Content revision data:
^^^^^^^^
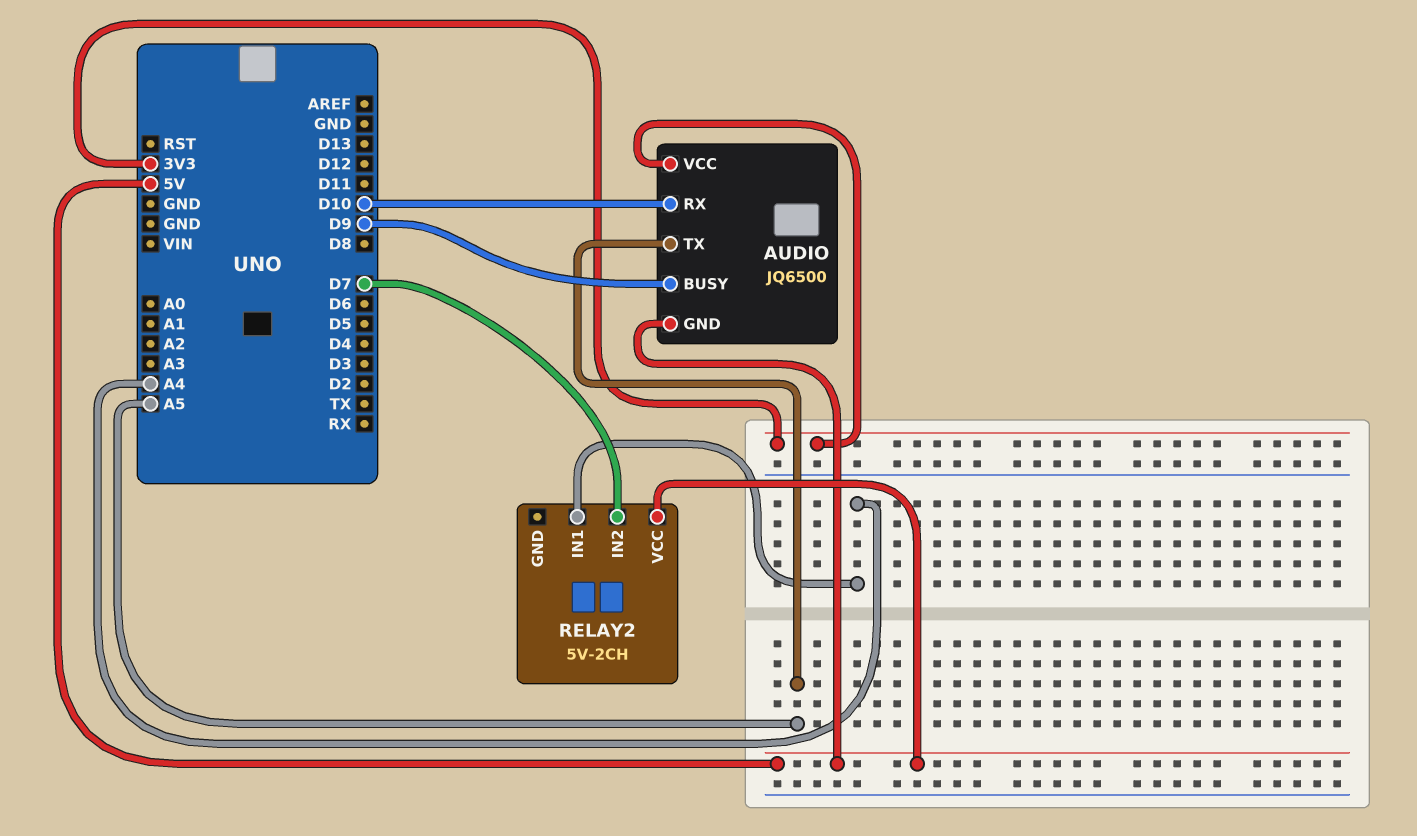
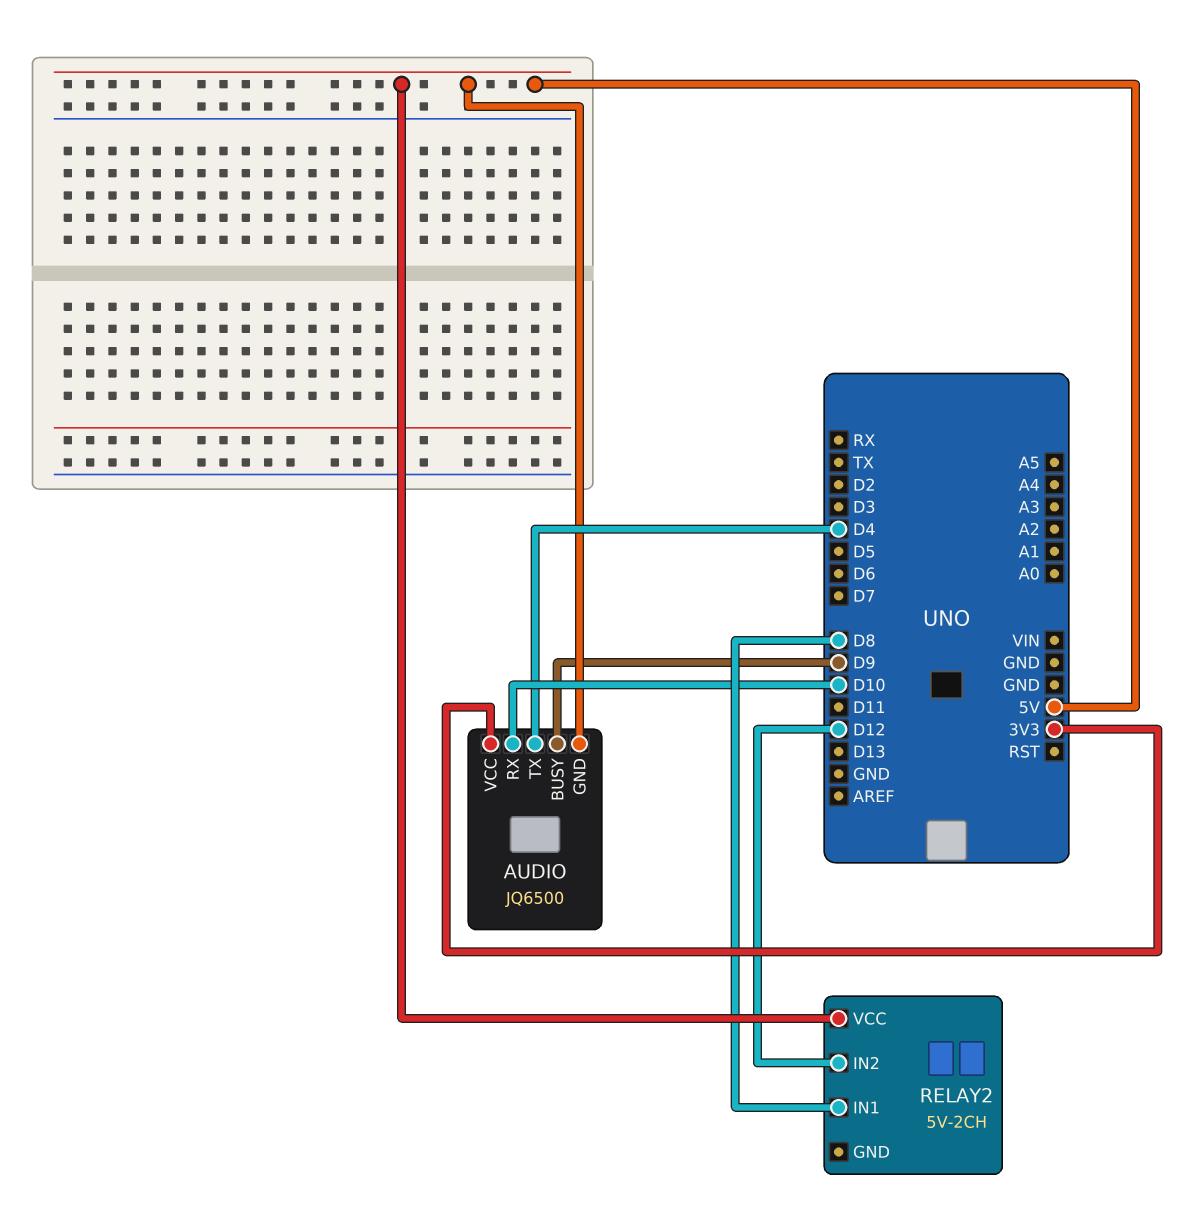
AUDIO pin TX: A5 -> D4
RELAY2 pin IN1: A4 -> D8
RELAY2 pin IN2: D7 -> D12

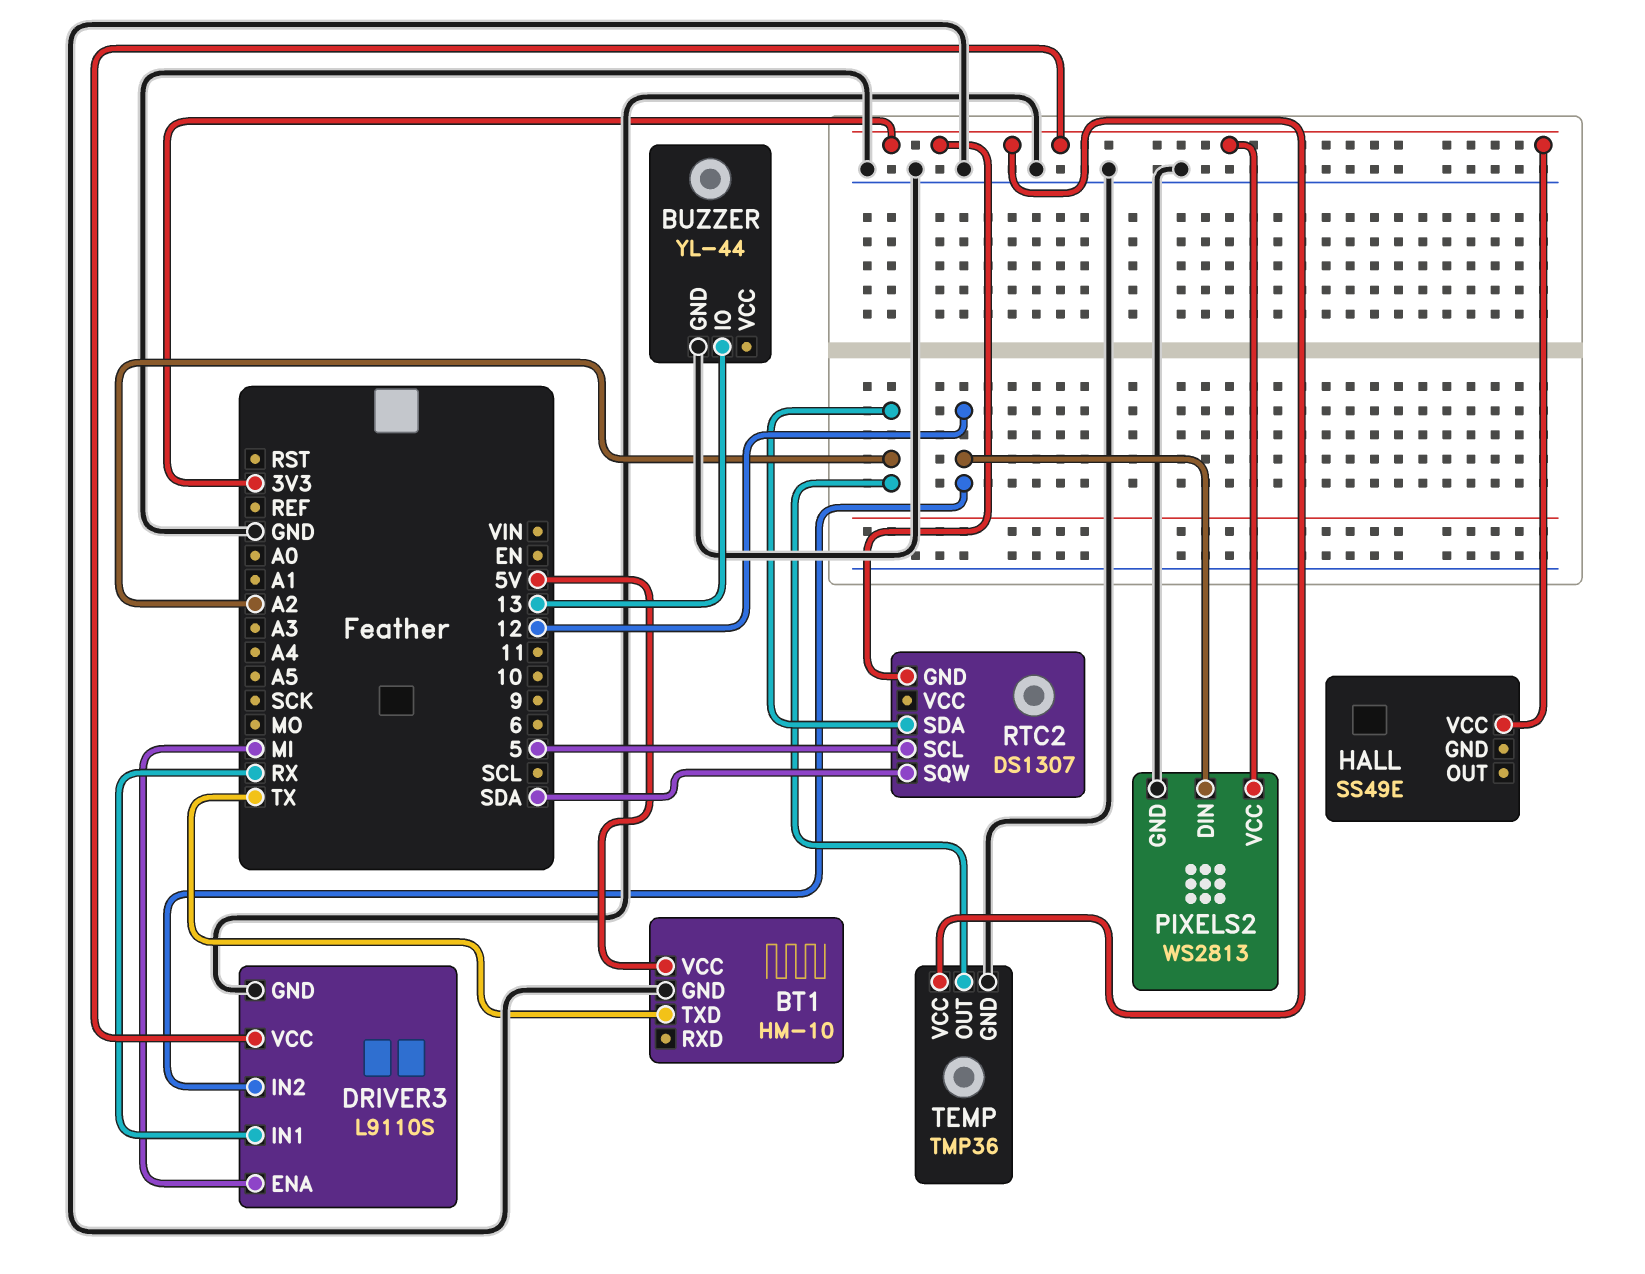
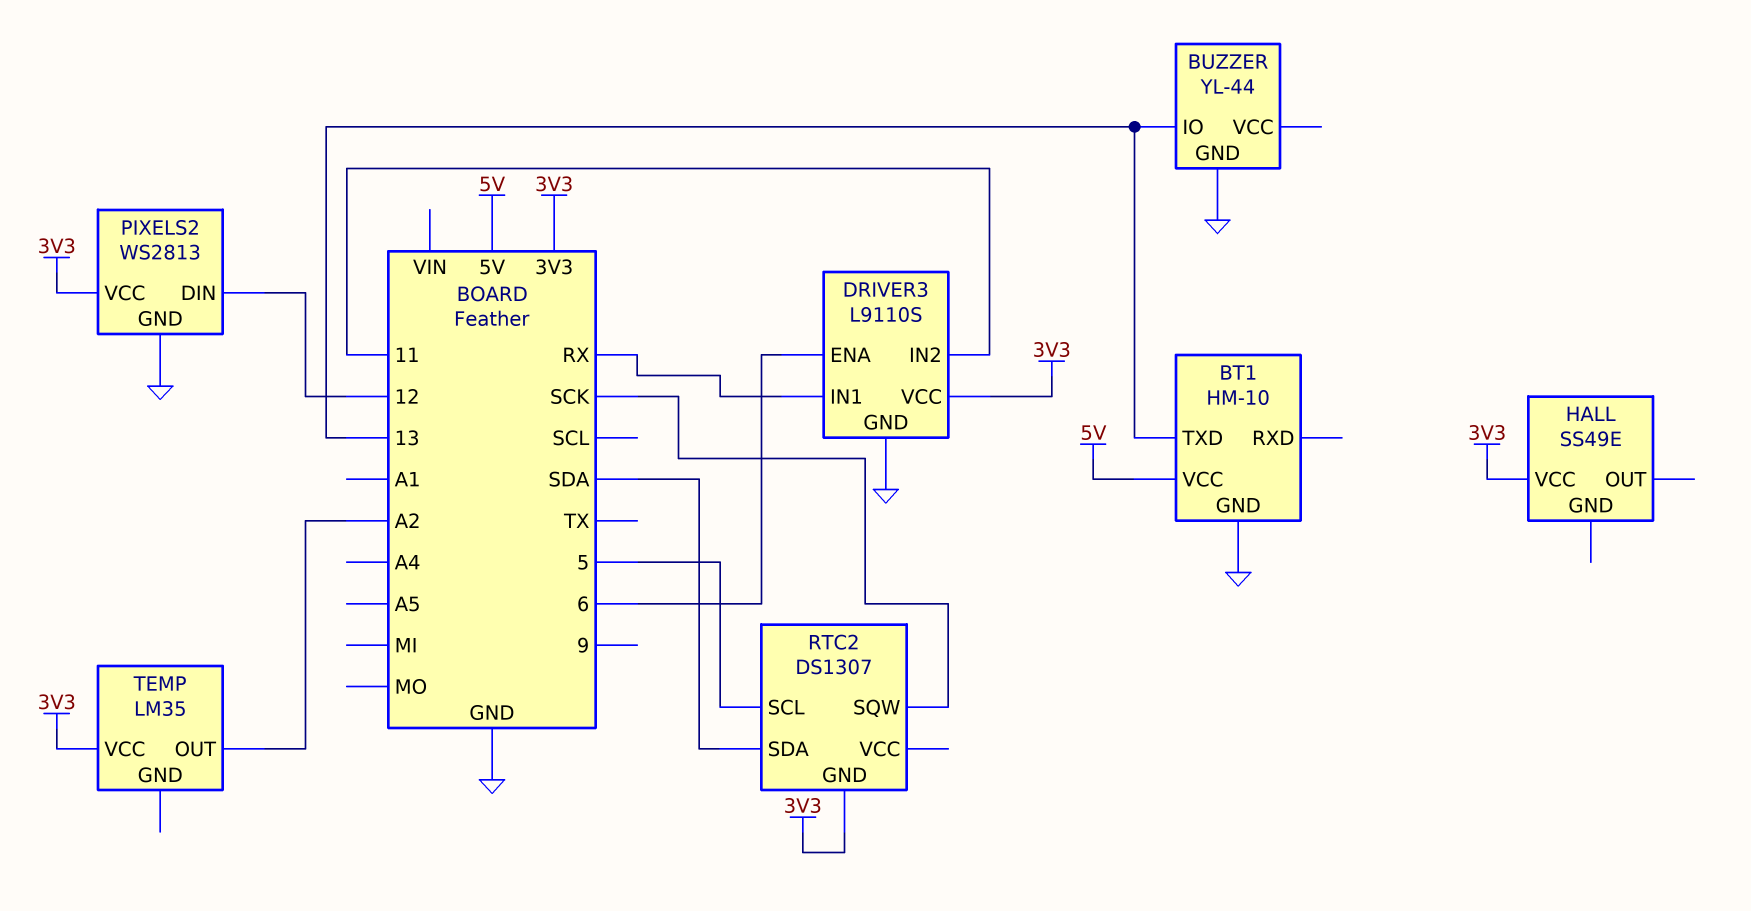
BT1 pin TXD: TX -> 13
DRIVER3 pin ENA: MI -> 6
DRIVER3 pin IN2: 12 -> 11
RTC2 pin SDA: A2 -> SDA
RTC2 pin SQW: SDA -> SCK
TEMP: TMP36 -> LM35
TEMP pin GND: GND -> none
^^^^^^^^
Problem requirements
Every line from the one containing "BT1 pin TXD: TX -> 13" through the last line of the entries above must be output exactly. Leave the rest out.

Task result
BT1 pin TXD: TX -> 13
DRIVER3 pin ENA: MI -> 6
DRIVER3 pin IN2: 12 -> 11
RTC2 pin SDA: A2 -> SDA
RTC2 pin SQW: SDA -> SCK
TEMP: TMP36 -> LM35
TEMP pin GND: GND -> none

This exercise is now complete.